(PROVIDED DATA begins)
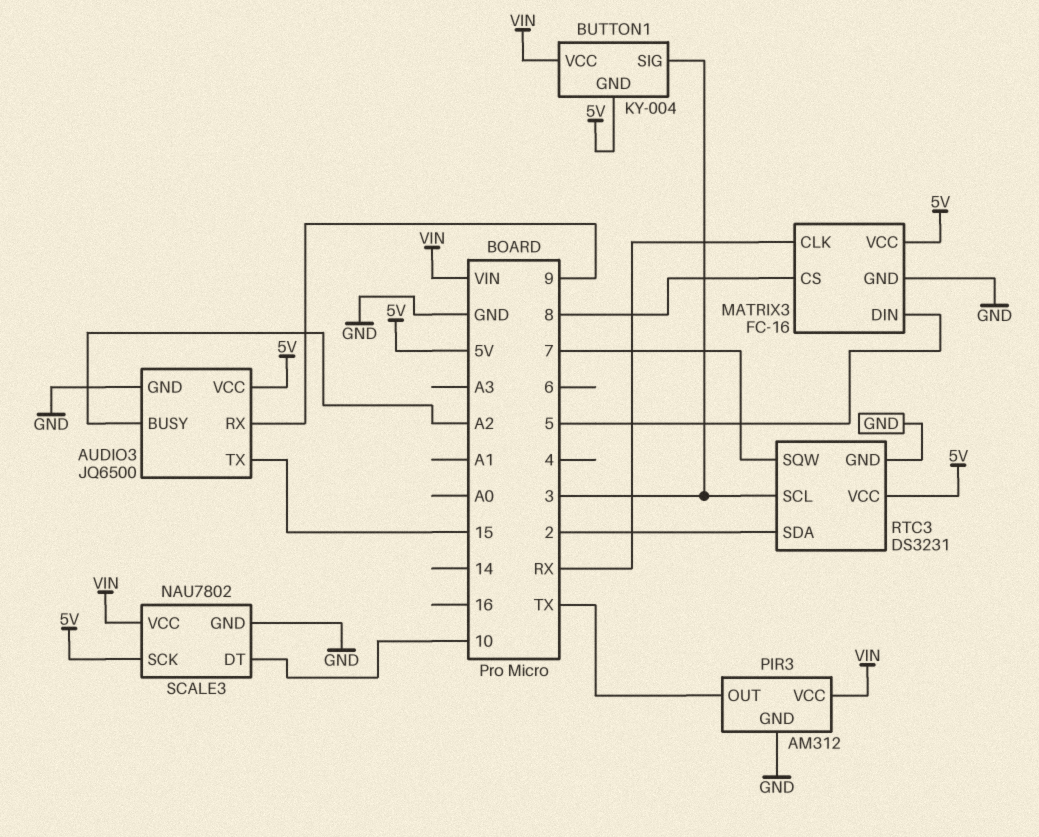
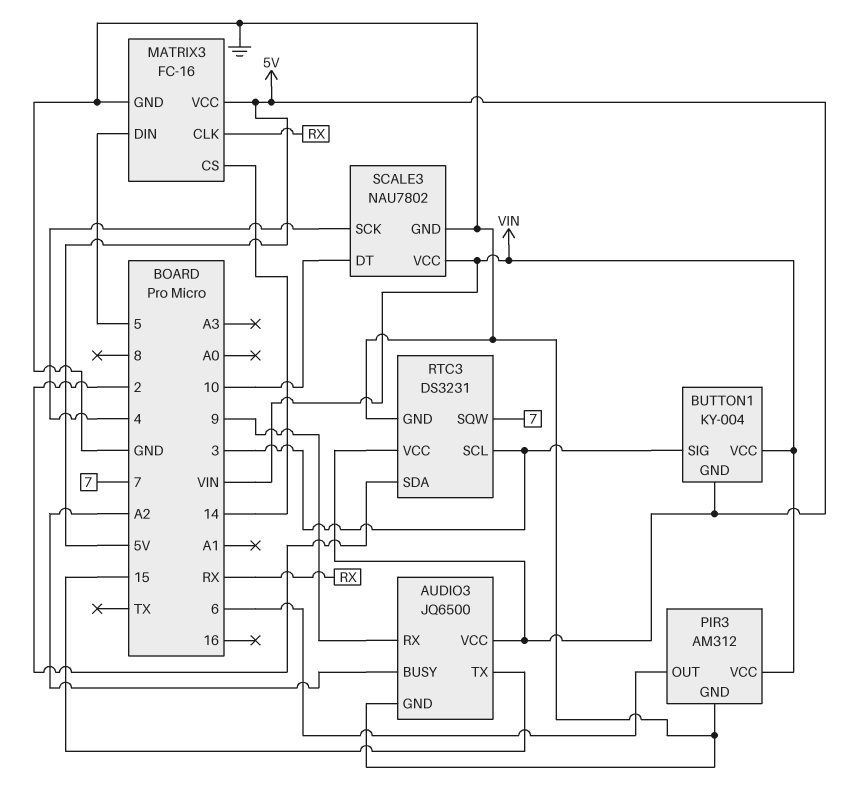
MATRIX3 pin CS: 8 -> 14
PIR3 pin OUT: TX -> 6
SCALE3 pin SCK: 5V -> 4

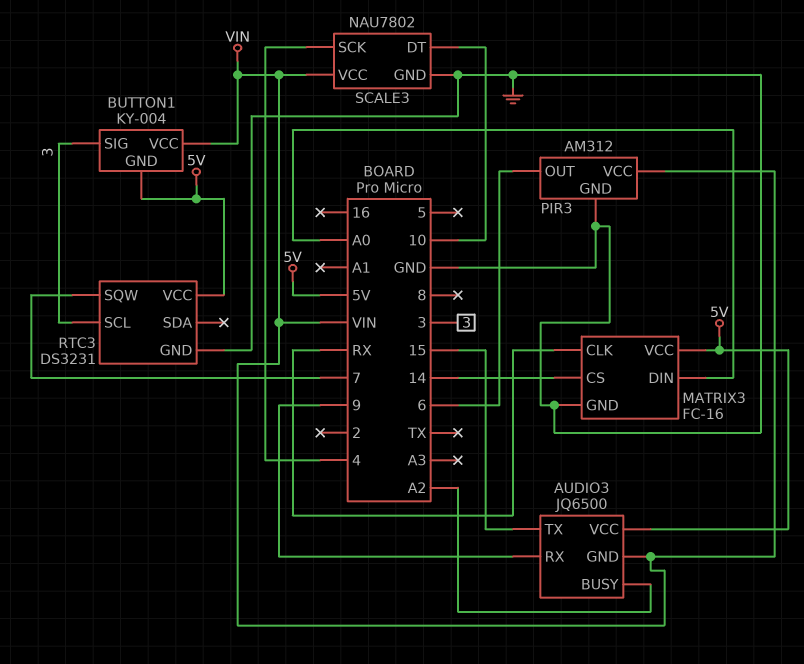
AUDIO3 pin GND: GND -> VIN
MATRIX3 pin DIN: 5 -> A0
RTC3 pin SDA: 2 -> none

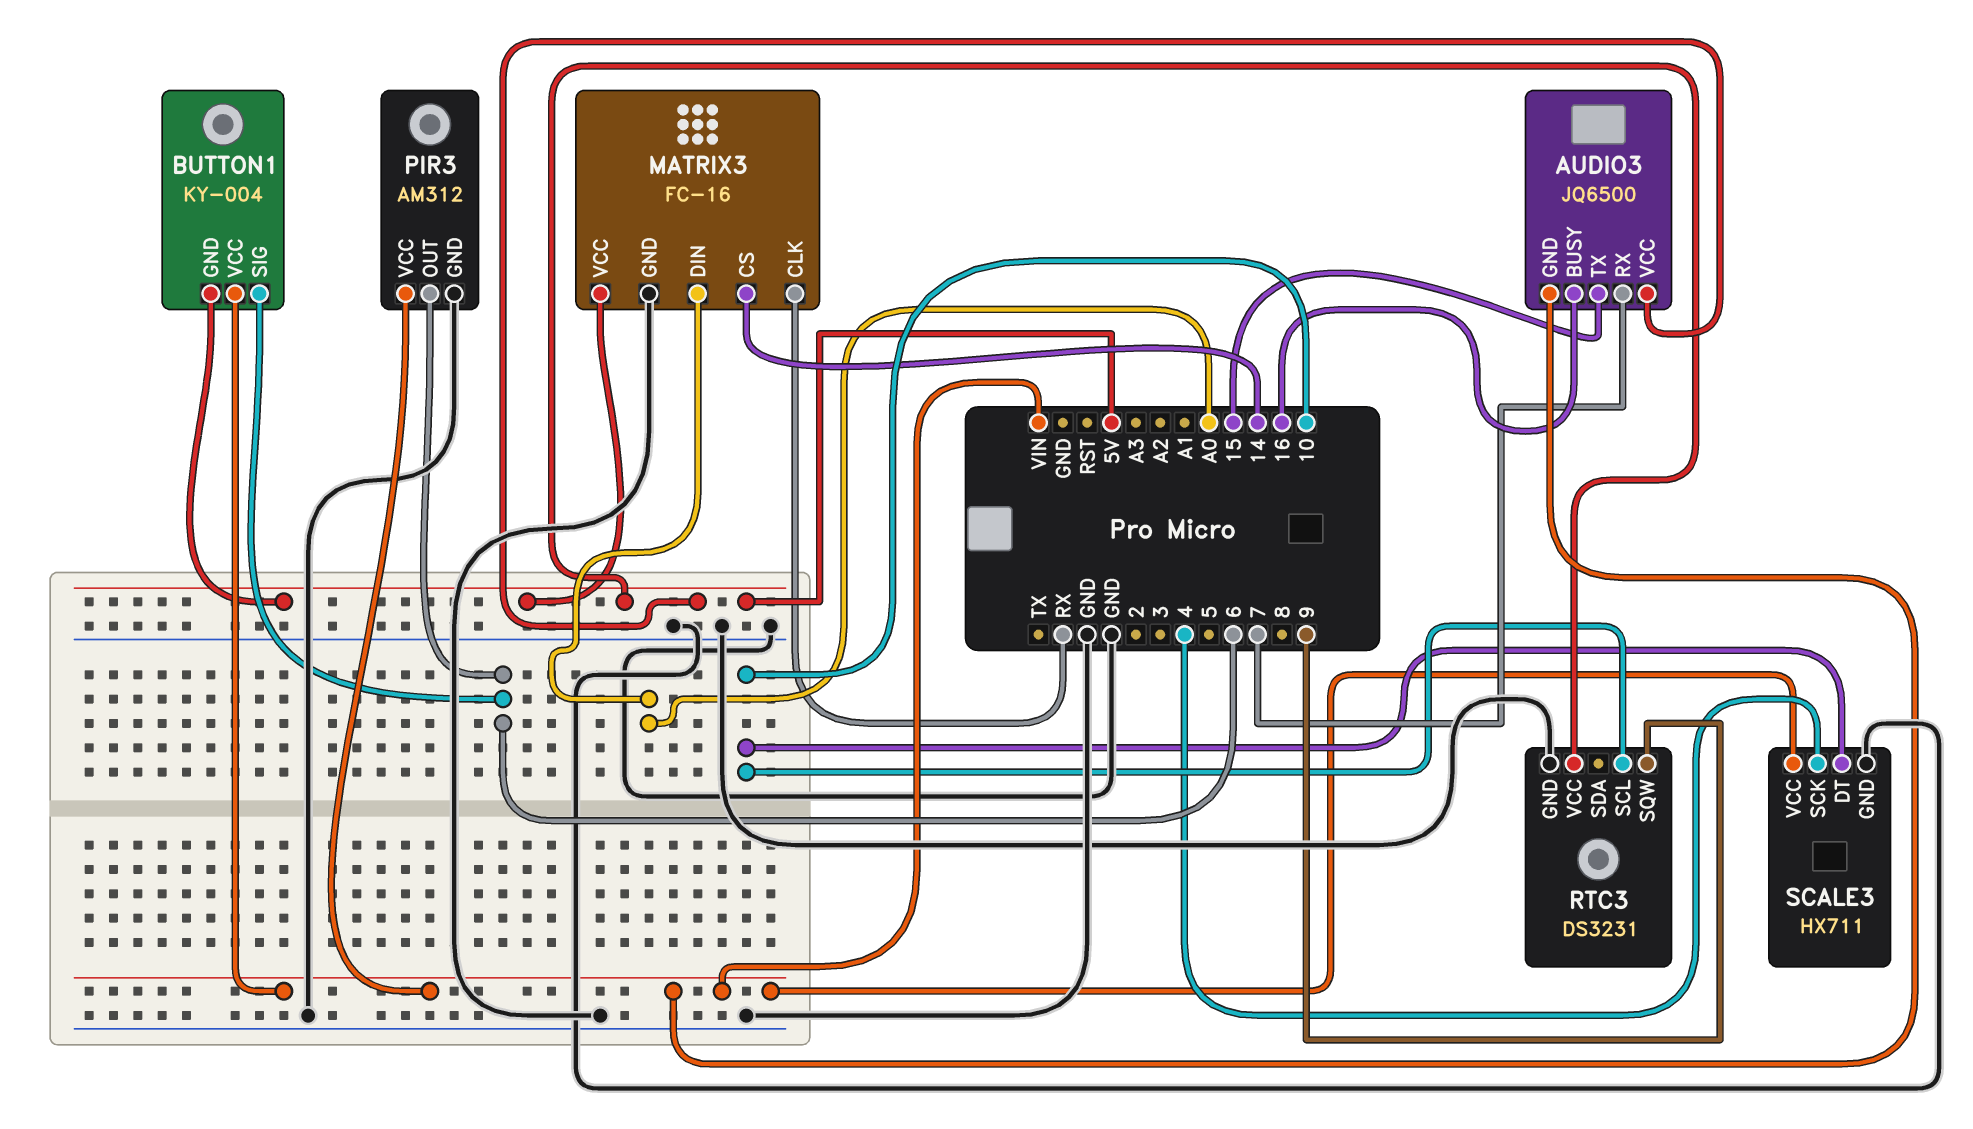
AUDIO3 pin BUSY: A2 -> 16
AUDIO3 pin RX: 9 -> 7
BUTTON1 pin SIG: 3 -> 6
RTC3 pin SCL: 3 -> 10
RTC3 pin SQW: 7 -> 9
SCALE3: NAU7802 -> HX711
(PROVIDED DATA ends)
The answer must be an exact copy of every record above, minus the pictures.

MATRIX3 pin CS: 8 -> 14
PIR3 pin OUT: TX -> 6
SCALE3 pin SCK: 5V -> 4

AUDIO3 pin GND: GND -> VIN
MATRIX3 pin DIN: 5 -> A0
RTC3 pin SDA: 2 -> none

AUDIO3 pin BUSY: A2 -> 16
AUDIO3 pin RX: 9 -> 7
BUTTON1 pin SIG: 3 -> 6
RTC3 pin SCL: 3 -> 10
RTC3 pin SQW: 7 -> 9
SCALE3: NAU7802 -> HX711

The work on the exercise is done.